[Dataset entries]
○ ○ ○ ○ ○ ○ ○
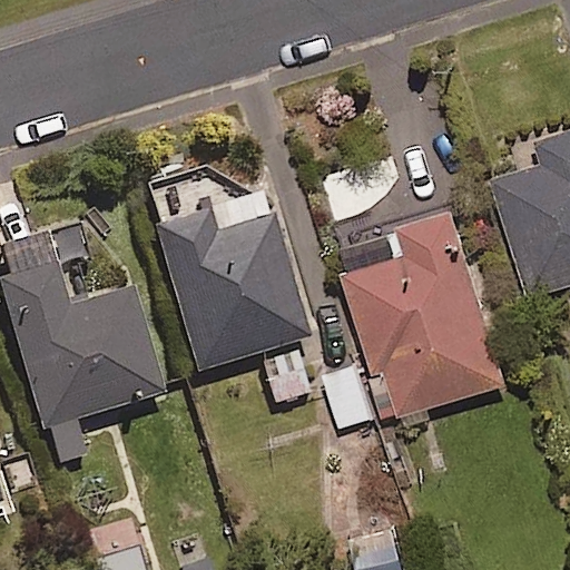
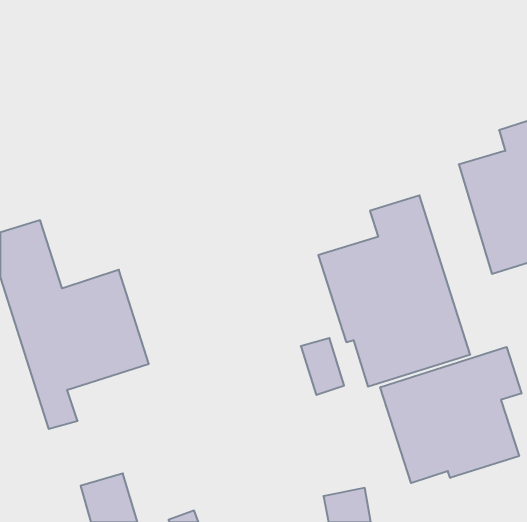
building: [154,194,309,372] -> none
building: none -> [380,347,521,483]

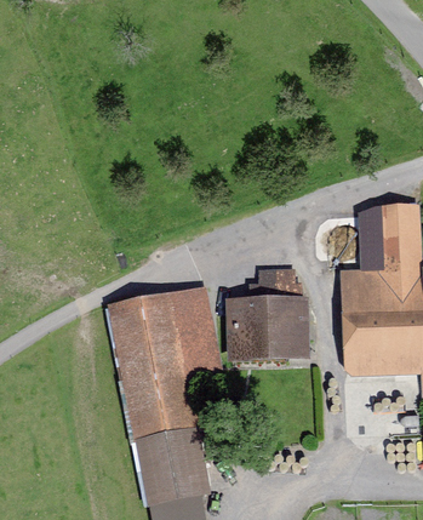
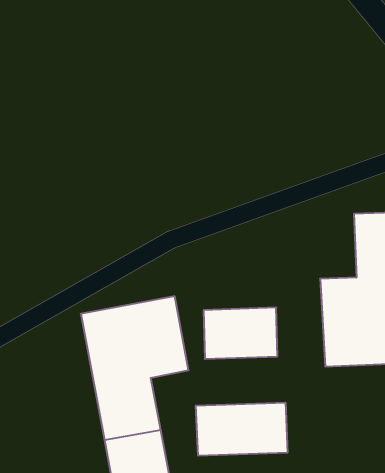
building: none -> [196,403,288,456]

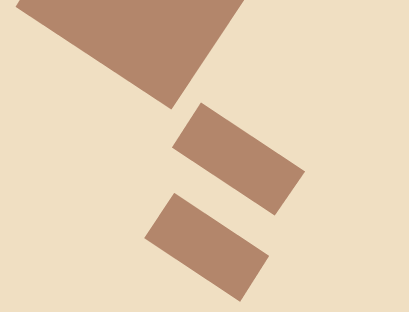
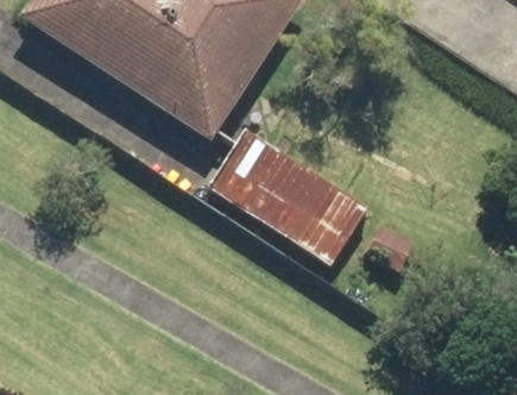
building: [143,192,270,303] -> none

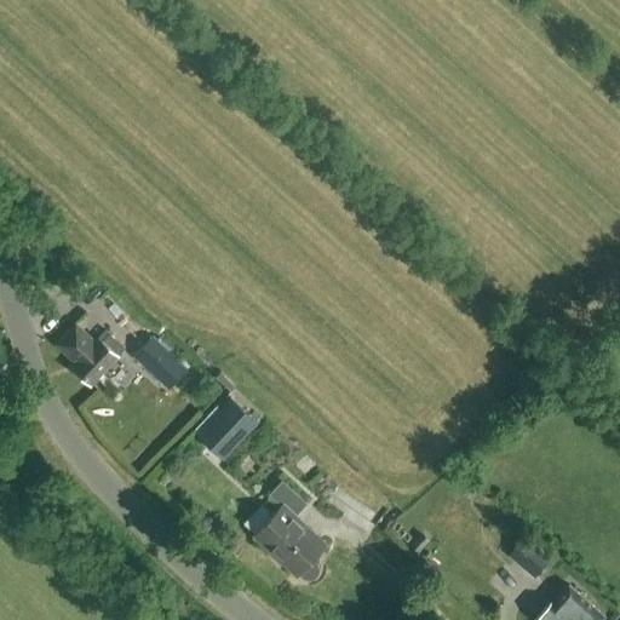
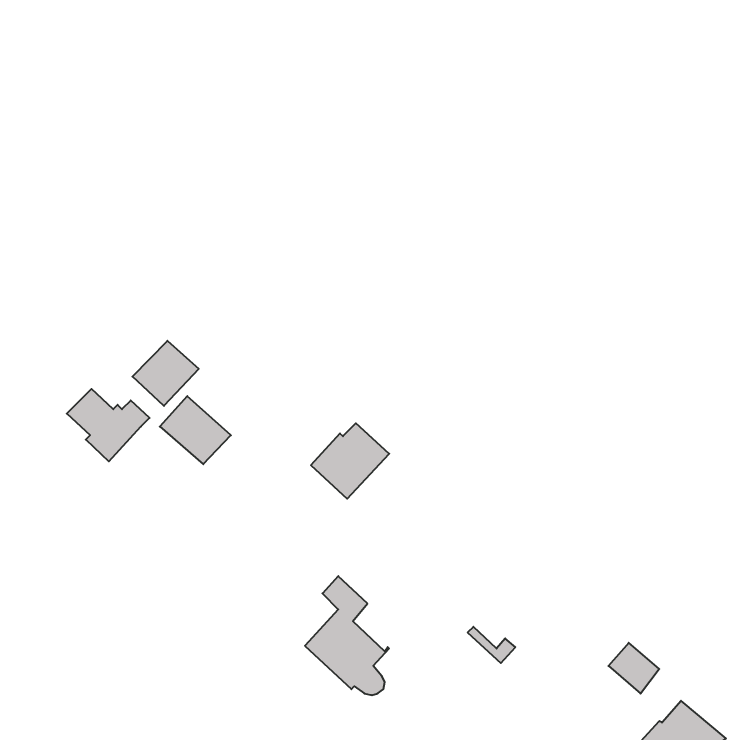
building: none -> [132,341,199,406]
building: [193,398,258,461] -> [311,423,389,499]

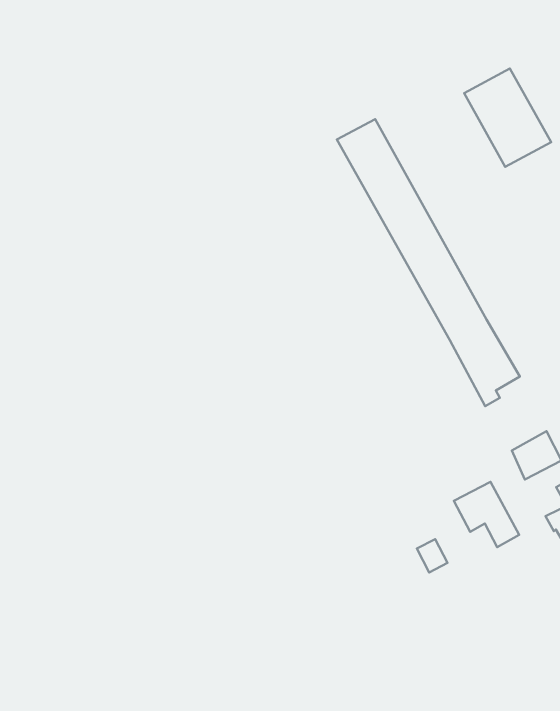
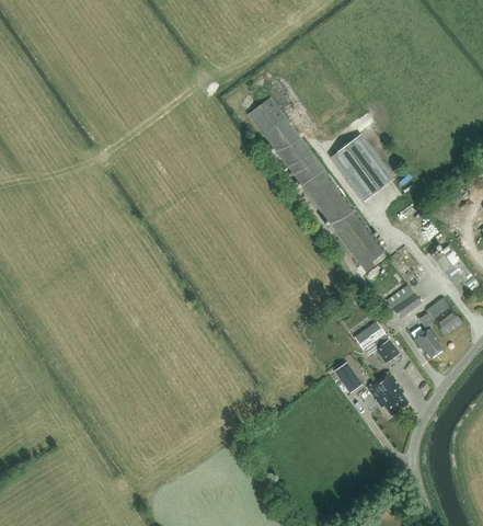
building: [464,69,551,167] -> [332,137,392,201]
building: none -> [367,371,407,414]

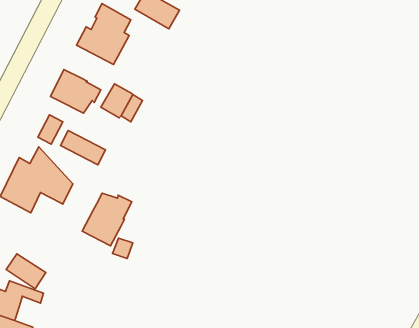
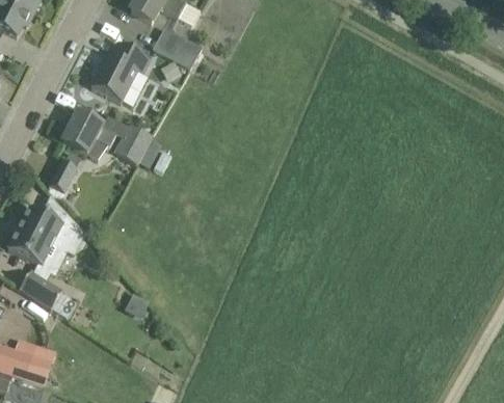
building: [60,130,106,165] -> none
building: [82,193,132,246] -> none
building: [6,254,46,289] -> [19,271,61,308]

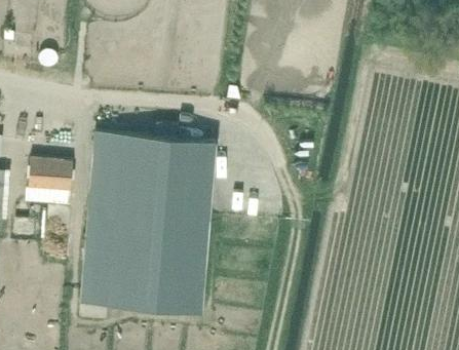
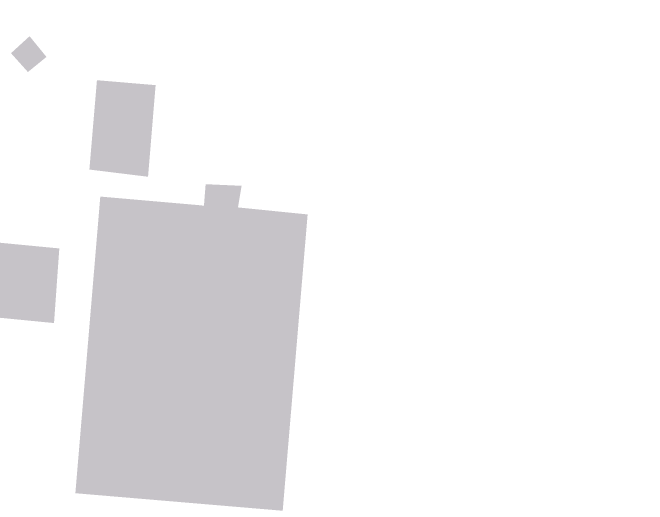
building: none -> [89,80,156,178]

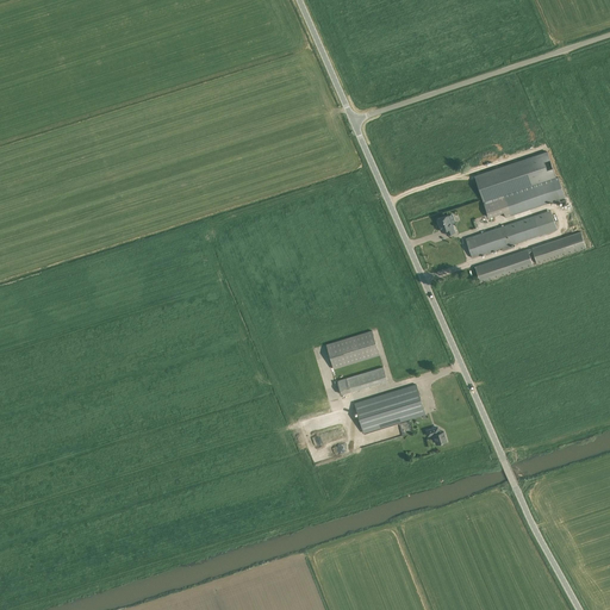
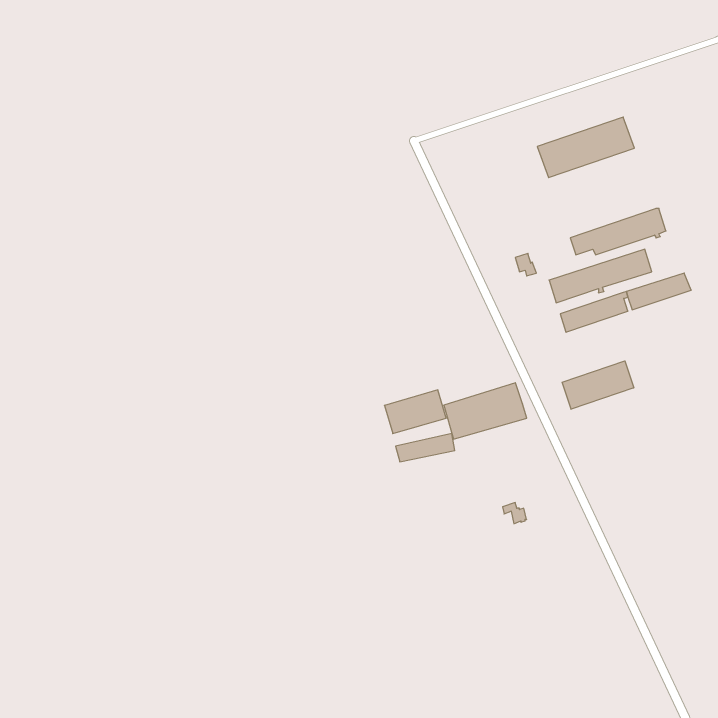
building: [473,150,555,201] -> [537,117,634,178]
building: none -> [562,361,634,409]
building: [354,384,424,431] -> [444,383,527,439]

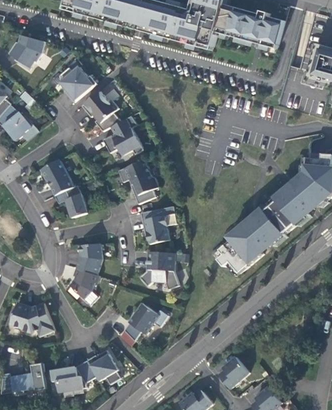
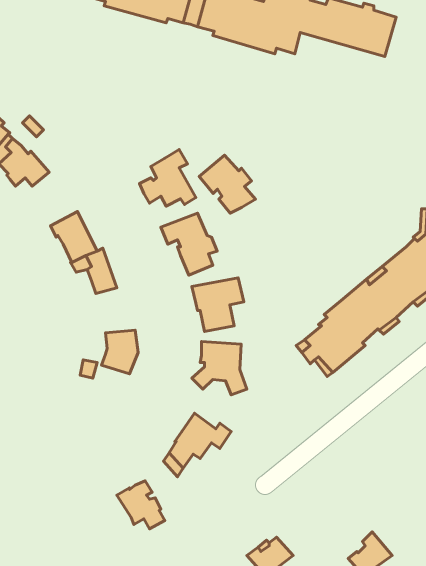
building: [8,34,45,69] -> none
building: [58,65,95,101] -> none
building: [80,89,120,130] -> [199,155,256,213]
building: [69,267,98,298] -> none
building: [9,301,54,335] -> none
building: [217,355,248,387] -> none
building: [50,359,96,391] -> none
building: [9,362,46,391] -> none

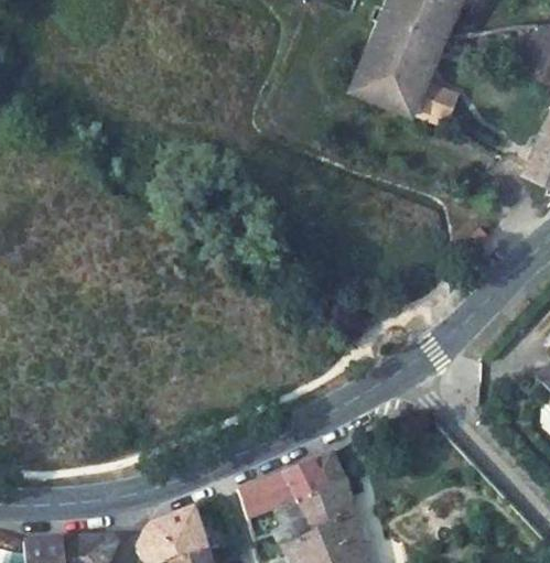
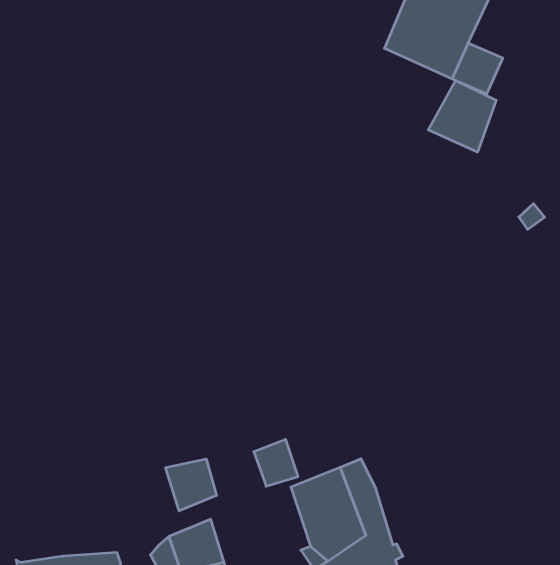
building: none -> [428,80,496,152]
building: none -> [166,459,217,511]
building: [240,476,280,518] -> [254,439,298,486]

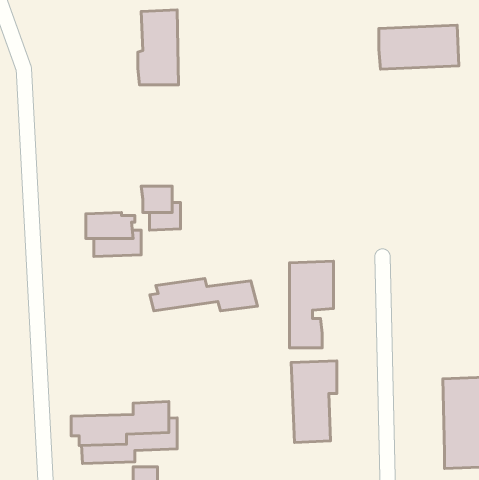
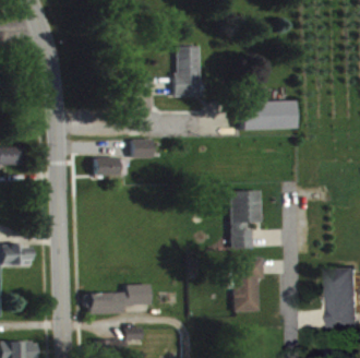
building: [138,10,179,85] -> [172,43,200,93]
building: [379,25,459,69] -> [239,98,292,128]
building: [150,279,258,311] -> none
○ ○ ○ ○ ○ ○ ○
What you need to do => The data is to be restated word for word, with any pictures set aside.

Answer box =>
building: [154,194,309,372] -> none
building: none -> [380,347,521,483]

building: none -> [196,403,288,456]

building: [143,192,270,303] -> none

building: none -> [132,341,199,406]
building: [193,398,258,461] -> [311,423,389,499]

building: [464,69,551,167] -> [332,137,392,201]
building: none -> [367,371,407,414]

building: [60,130,106,165] -> none
building: [82,193,132,246] -> none
building: [6,254,46,289] -> [19,271,61,308]

building: none -> [89,80,156,178]

building: [473,150,555,201] -> [537,117,634,178]
building: none -> [562,361,634,409]
building: [354,384,424,431] -> [444,383,527,439]

building: [8,34,45,69] -> none
building: [58,65,95,101] -> none
building: [80,89,120,130] -> [199,155,256,213]
building: [69,267,98,298] -> none
building: [9,301,54,335] -> none
building: [217,355,248,387] -> none
building: [50,359,96,391] -> none
building: [9,362,46,391] -> none

building: none -> [428,80,496,152]
building: none -> [166,459,217,511]
building: [240,476,280,518] -> [254,439,298,486]

building: [138,10,179,85] -> [172,43,200,93]
building: [379,25,459,69] -> [239,98,292,128]
building: [150,279,258,311] -> none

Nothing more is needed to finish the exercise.